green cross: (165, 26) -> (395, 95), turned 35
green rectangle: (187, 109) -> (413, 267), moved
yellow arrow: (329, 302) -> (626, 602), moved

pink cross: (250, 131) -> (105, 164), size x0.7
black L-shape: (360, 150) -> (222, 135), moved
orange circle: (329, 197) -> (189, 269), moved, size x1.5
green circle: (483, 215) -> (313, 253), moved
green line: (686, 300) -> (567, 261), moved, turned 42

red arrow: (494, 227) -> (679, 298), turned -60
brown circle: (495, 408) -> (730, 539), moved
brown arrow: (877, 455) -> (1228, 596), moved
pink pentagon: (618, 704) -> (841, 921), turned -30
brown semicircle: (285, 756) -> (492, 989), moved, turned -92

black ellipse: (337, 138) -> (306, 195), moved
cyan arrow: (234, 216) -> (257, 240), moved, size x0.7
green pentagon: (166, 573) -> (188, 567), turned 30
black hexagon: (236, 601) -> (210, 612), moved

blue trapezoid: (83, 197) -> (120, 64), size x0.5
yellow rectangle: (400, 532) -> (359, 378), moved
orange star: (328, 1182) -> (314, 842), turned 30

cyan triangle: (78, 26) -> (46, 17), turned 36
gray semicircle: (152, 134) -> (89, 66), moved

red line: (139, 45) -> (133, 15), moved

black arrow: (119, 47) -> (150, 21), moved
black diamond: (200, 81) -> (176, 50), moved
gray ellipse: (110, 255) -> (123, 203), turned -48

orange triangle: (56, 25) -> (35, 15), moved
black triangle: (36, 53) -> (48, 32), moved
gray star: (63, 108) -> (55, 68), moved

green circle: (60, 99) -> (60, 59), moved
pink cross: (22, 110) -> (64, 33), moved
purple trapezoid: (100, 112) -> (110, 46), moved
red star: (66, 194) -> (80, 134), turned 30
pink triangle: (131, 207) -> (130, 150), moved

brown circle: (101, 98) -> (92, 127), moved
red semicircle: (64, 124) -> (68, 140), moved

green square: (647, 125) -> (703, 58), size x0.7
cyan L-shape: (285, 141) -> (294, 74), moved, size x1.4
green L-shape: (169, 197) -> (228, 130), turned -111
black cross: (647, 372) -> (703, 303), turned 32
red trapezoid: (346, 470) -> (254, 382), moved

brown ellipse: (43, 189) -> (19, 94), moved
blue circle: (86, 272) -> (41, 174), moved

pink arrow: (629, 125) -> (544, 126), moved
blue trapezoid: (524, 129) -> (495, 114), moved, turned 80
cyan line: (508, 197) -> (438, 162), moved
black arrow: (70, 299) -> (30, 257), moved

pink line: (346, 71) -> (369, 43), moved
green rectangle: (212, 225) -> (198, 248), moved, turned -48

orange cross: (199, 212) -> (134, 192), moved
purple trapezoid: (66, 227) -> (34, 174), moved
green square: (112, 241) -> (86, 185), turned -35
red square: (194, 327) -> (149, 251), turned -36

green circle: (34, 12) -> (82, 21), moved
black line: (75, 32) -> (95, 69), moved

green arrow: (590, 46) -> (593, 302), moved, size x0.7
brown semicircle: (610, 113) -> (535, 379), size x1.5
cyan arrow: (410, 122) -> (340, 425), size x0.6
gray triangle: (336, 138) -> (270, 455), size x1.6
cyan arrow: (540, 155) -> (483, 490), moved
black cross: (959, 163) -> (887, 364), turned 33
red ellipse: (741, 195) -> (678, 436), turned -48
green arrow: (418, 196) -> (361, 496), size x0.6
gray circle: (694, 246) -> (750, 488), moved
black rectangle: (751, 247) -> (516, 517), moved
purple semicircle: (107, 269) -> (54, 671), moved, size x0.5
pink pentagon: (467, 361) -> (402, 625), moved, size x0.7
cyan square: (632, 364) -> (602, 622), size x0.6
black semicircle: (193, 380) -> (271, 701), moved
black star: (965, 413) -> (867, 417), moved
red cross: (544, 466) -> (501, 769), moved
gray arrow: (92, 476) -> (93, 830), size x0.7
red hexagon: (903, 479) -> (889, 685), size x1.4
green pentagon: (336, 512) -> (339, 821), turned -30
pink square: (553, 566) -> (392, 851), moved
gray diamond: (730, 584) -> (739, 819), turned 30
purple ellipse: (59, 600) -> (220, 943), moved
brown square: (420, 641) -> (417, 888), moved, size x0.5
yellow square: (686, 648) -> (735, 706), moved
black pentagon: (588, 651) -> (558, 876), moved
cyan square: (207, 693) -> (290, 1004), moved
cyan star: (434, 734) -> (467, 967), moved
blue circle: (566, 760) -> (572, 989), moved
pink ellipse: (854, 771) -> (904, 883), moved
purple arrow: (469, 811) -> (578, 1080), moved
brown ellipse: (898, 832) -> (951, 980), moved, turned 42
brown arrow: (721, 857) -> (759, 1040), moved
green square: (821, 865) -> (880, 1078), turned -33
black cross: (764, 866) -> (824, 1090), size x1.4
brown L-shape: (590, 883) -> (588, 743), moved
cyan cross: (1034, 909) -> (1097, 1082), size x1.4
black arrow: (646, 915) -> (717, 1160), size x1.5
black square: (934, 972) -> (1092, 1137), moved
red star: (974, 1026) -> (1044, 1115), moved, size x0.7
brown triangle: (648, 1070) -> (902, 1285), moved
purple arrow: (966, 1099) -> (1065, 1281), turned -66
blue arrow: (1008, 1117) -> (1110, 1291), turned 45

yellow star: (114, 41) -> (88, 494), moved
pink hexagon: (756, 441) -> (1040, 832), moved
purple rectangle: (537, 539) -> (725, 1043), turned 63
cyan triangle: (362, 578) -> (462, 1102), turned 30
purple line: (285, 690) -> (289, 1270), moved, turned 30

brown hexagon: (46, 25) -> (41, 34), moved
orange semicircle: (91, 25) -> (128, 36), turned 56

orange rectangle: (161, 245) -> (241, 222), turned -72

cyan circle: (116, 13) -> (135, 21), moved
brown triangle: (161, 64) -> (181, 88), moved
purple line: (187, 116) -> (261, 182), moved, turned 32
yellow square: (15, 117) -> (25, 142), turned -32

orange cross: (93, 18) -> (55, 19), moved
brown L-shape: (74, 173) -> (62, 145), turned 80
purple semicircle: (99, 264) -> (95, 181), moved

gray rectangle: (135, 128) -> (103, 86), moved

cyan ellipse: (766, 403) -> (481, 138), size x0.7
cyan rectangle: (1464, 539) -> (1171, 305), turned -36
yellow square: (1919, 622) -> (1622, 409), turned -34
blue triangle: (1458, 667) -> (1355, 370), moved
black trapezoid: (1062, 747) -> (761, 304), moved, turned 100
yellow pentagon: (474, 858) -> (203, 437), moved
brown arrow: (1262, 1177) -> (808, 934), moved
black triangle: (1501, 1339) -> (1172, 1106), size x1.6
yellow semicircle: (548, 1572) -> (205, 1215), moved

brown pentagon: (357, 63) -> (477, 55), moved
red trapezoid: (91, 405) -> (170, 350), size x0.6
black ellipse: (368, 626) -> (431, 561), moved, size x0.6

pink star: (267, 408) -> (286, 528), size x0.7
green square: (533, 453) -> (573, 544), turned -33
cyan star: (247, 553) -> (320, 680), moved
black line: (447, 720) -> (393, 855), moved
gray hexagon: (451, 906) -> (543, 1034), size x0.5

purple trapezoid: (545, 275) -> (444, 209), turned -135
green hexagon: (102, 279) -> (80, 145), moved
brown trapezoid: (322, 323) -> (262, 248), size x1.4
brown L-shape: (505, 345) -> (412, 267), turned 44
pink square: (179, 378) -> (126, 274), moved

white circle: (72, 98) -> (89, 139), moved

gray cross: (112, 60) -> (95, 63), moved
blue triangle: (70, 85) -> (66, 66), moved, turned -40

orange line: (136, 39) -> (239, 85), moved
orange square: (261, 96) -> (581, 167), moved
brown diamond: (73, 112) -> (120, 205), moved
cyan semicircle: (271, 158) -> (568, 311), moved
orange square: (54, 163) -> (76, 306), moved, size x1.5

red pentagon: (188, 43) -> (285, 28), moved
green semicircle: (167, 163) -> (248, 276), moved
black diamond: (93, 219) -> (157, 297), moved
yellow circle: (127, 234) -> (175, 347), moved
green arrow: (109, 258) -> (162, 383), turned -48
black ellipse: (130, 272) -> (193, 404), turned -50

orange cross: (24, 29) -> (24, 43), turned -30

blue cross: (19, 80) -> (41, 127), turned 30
:::::
> _The task_: Above are records; repeat only the lines starting at the line with "red hexagon: (903, 479)" and ending at the line with "purple rectangle: (537, 539)", exactly as they appear, both included.

> _Reply_:
red hexagon: (903, 479) -> (889, 685), size x1.4
green pentagon: (336, 512) -> (339, 821), turned -30
pink square: (553, 566) -> (392, 851), moved
gray diamond: (730, 584) -> (739, 819), turned 30
purple ellipse: (59, 600) -> (220, 943), moved
brown square: (420, 641) -> (417, 888), moved, size x0.5
yellow square: (686, 648) -> (735, 706), moved
black pentagon: (588, 651) -> (558, 876), moved
cyan square: (207, 693) -> (290, 1004), moved
cyan star: (434, 734) -> (467, 967), moved
blue circle: (566, 760) -> (572, 989), moved
pink ellipse: (854, 771) -> (904, 883), moved
purple arrow: (469, 811) -> (578, 1080), moved
brown ellipse: (898, 832) -> (951, 980), moved, turned 42
brown arrow: (721, 857) -> (759, 1040), moved
green square: (821, 865) -> (880, 1078), turned -33
black cross: (764, 866) -> (824, 1090), size x1.4
brown L-shape: (590, 883) -> (588, 743), moved
cyan cross: (1034, 909) -> (1097, 1082), size x1.4
black arrow: (646, 915) -> (717, 1160), size x1.5
black square: (934, 972) -> (1092, 1137), moved
red star: (974, 1026) -> (1044, 1115), moved, size x0.7
brown triangle: (648, 1070) -> (902, 1285), moved
purple arrow: (966, 1099) -> (1065, 1281), turned -66
blue arrow: (1008, 1117) -> (1110, 1291), turned 45

yellow star: (114, 41) -> (88, 494), moved
pink hexagon: (756, 441) -> (1040, 832), moved
purple rectangle: (537, 539) -> (725, 1043), turned 63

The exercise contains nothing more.